● EXERCISE: What is needed here is an exact repetition of the records below, beginning at the line that has "camera: 60 degrees right, 5 degrees down" and stopping after the line that has "(751, 348) = (312, 387): blue".

● Colored object listings:

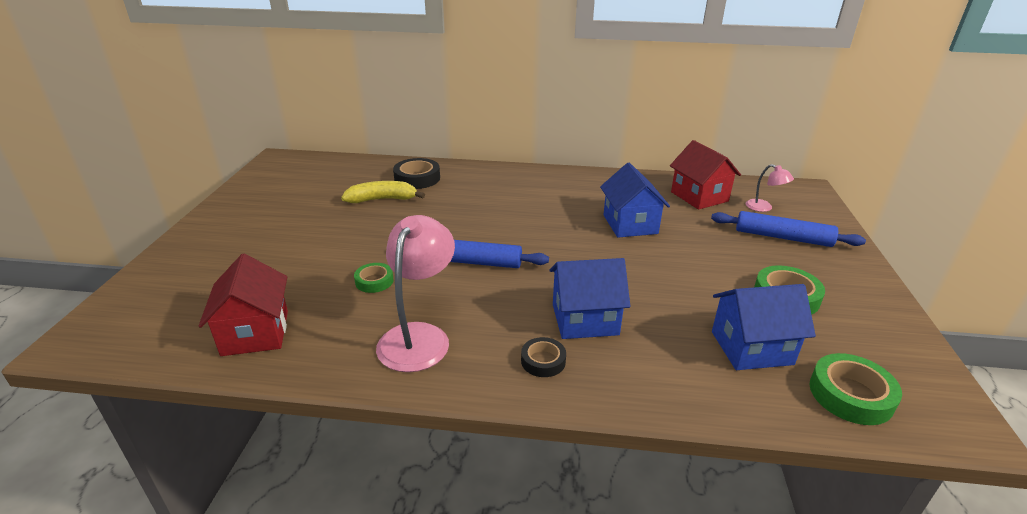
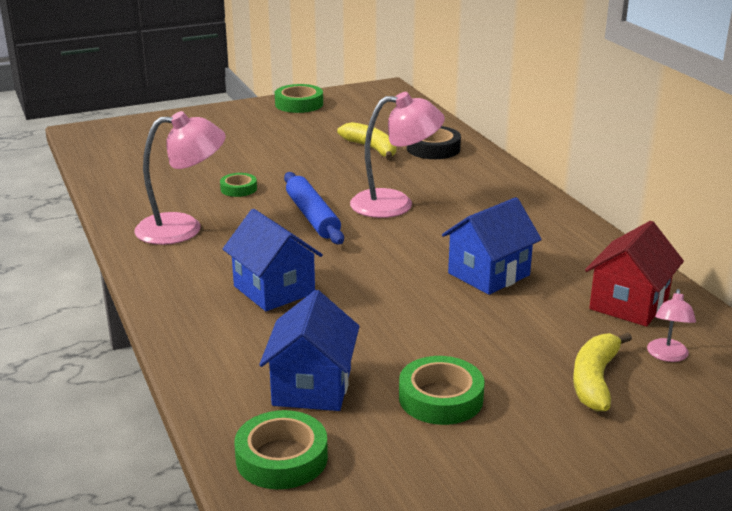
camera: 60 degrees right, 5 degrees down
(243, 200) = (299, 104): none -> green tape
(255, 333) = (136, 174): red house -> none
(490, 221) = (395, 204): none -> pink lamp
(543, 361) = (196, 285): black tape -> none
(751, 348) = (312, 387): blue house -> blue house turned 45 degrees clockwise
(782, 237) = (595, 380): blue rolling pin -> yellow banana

...

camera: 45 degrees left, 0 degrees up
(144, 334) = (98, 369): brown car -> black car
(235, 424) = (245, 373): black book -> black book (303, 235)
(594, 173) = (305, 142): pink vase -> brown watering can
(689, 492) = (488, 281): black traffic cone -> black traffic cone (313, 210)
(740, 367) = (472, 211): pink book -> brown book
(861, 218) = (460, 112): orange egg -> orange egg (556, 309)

● PROBLEM SOLUTION:
camera: 60 degrees right, 5 degrees down
(243, 200) = (299, 104): none -> green tape
(255, 333) = (136, 174): red house -> none
(490, 221) = (395, 204): none -> pink lamp
(543, 361) = (196, 285): black tape -> none
(751, 348) = (312, 387): blue house -> blue house turned 45 degrees clockwise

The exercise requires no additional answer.